◆ **What to work on**: Starting at the line that contains "stool: (743, 303) -> (426, 580), moved", return every line down to the end of the records below, exactly as written.

◆ **Dataset entries**:
------------------------------------------------------------------------

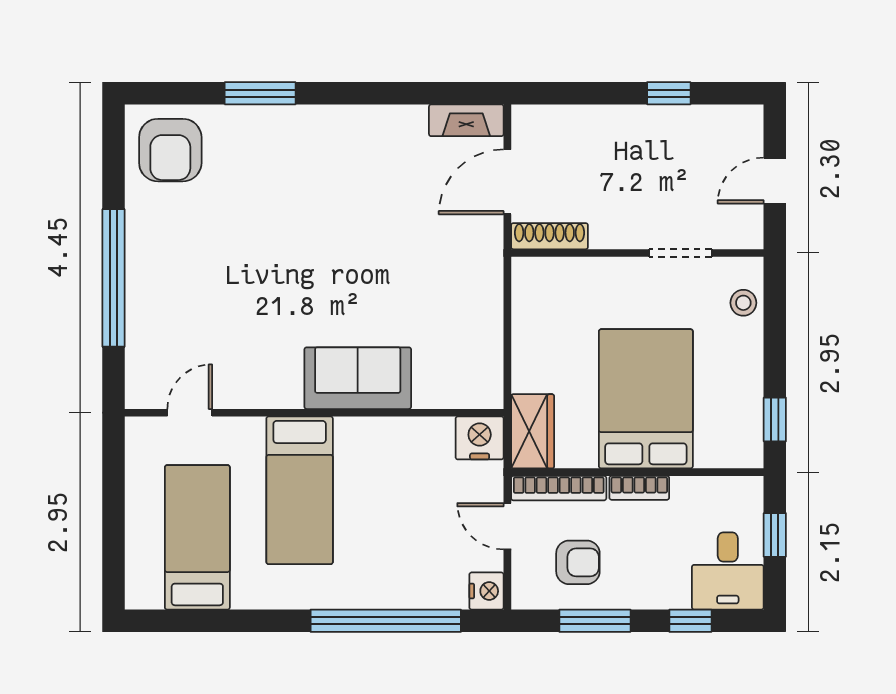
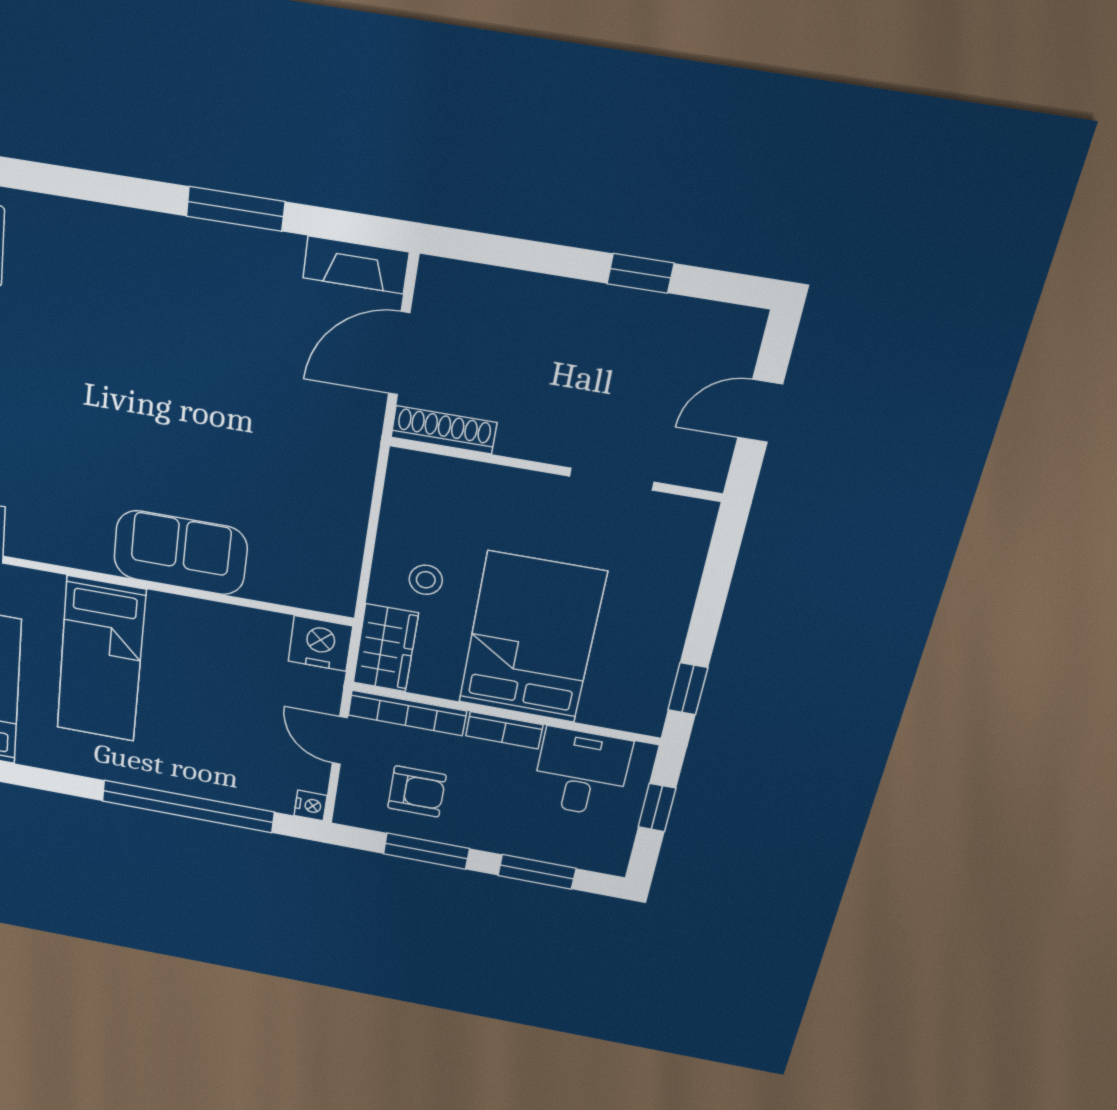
window: (260, 93) -> (236, 209), moved
stool: (743, 303) -> (426, 580), moved
desk: (728, 571) -> (581, 772), moved, turned 180
nightstand: (486, 591) -> (311, 805), width x0.72, depth x0.74
window: (690, 621) -> (537, 872), width x1.50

------------------------------------------------------------------------

◆ **Solution for this task**:
stool: (743, 303) -> (426, 580), moved
desk: (728, 571) -> (581, 772), moved, turned 180
nightstand: (486, 591) -> (311, 805), width x0.72, depth x0.74
window: (690, 621) -> (537, 872), width x1.50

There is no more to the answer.